ASSIGNMENT:
Apart from the pictures, which must be omitted, restate the data exactly.

━━━━━ DATA PROVIDED ━━━━━

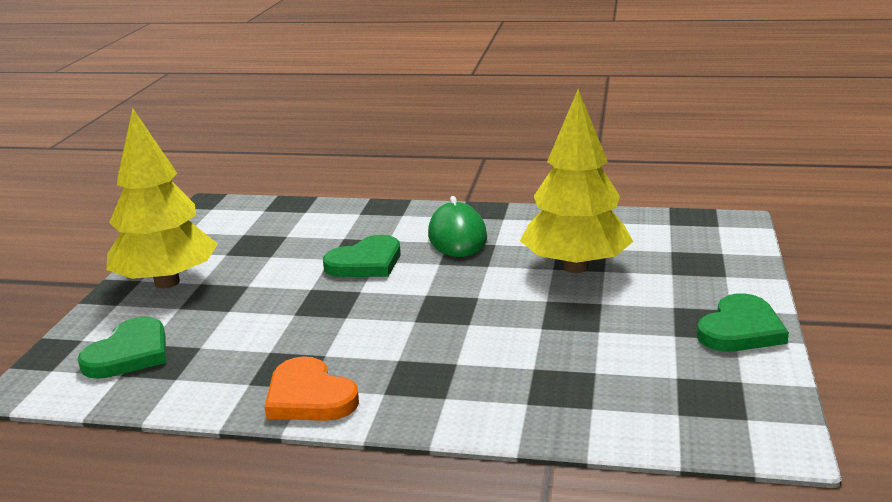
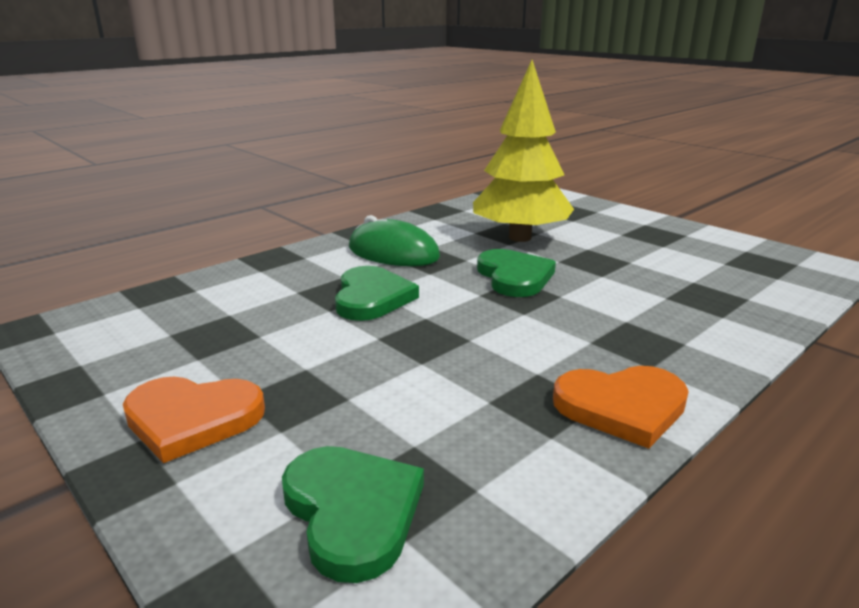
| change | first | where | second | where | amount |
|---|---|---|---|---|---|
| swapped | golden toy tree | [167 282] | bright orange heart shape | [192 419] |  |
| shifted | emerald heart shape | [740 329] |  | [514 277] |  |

━━━━━

RESULT FOR THIS EXERCISE:
| change | first | where | second | where | amount |
|---|---|---|---|---|---|
| swapped | golden toy tree | [167 282] | bright orange heart shape | [192 419] |  |
| shifted | emerald heart shape | [740 329] |  | [514 277] |  |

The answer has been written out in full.